**THE TASK**
When a line of the entries contains the word "plus", report that line.

**Revision comparison data**
•••••

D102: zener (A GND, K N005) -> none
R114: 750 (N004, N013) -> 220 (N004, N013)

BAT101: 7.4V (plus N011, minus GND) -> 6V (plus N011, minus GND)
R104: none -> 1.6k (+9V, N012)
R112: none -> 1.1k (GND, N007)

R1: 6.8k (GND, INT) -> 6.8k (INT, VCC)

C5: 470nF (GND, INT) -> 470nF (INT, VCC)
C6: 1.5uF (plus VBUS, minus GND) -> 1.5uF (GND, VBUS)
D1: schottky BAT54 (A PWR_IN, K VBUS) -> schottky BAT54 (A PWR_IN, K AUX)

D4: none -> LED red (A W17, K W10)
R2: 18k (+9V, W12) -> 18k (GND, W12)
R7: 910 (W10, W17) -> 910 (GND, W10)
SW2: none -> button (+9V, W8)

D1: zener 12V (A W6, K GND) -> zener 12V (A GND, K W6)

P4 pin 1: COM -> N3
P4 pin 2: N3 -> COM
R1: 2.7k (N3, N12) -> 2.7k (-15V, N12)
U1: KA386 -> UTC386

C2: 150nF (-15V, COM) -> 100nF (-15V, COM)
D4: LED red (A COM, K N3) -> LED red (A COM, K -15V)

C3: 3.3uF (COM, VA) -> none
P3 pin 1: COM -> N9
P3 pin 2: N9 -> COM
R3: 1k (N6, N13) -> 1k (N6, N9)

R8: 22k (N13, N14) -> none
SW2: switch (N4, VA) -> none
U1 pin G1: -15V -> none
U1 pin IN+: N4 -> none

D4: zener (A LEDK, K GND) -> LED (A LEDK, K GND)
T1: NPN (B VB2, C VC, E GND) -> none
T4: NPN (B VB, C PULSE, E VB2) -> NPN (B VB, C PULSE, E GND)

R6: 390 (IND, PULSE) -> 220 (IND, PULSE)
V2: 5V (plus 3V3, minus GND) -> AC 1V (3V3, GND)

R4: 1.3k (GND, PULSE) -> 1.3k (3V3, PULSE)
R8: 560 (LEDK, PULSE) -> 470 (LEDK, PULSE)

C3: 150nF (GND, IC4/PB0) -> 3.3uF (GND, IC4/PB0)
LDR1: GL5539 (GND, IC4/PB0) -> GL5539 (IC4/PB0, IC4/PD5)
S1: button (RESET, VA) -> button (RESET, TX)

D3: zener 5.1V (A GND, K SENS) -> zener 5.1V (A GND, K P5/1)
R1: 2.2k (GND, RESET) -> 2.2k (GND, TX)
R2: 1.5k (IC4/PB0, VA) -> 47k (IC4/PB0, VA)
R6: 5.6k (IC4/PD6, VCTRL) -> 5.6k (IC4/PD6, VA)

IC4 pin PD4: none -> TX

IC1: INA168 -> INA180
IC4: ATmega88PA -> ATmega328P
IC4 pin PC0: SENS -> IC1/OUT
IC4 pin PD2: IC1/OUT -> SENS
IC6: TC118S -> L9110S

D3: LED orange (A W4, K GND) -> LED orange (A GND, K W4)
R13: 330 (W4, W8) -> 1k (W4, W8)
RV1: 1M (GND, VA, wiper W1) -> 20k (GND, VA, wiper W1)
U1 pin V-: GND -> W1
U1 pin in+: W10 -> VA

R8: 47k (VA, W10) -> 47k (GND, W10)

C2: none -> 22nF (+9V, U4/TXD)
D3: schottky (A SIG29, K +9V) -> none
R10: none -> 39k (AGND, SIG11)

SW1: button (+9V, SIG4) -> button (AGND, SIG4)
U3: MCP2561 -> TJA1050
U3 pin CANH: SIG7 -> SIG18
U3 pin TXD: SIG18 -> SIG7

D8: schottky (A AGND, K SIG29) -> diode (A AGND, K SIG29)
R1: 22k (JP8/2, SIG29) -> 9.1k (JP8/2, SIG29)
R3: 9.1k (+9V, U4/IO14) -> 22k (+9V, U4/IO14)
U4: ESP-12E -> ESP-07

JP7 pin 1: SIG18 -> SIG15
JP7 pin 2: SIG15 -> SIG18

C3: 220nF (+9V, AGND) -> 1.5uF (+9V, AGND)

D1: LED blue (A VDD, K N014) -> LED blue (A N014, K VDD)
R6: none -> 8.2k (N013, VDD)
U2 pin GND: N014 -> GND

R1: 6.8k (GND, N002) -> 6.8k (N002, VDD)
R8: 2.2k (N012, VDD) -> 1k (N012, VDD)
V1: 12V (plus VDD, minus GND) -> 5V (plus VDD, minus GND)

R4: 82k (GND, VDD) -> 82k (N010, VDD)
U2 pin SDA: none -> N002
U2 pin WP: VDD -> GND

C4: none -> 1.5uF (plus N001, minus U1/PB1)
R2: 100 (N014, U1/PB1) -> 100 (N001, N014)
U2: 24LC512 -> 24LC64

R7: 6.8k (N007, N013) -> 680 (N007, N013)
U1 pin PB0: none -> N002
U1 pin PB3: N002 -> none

•••••

**RESPONSE TO THIS EXERCISE**
BAT101: 7.4V (plus N011, minus GND) -> 6V (plus N011, minus GND)
C6: 1.5uF (plus VBUS, minus GND) -> 1.5uF (GND, VBUS)
V2: 5V (plus 3V3, minus GND) -> AC 1V (3V3, GND)
V1: 12V (plus VDD, minus GND) -> 5V (plus VDD, minus GND)
C4: none -> 1.5uF (plus N001, minus U1/PB1)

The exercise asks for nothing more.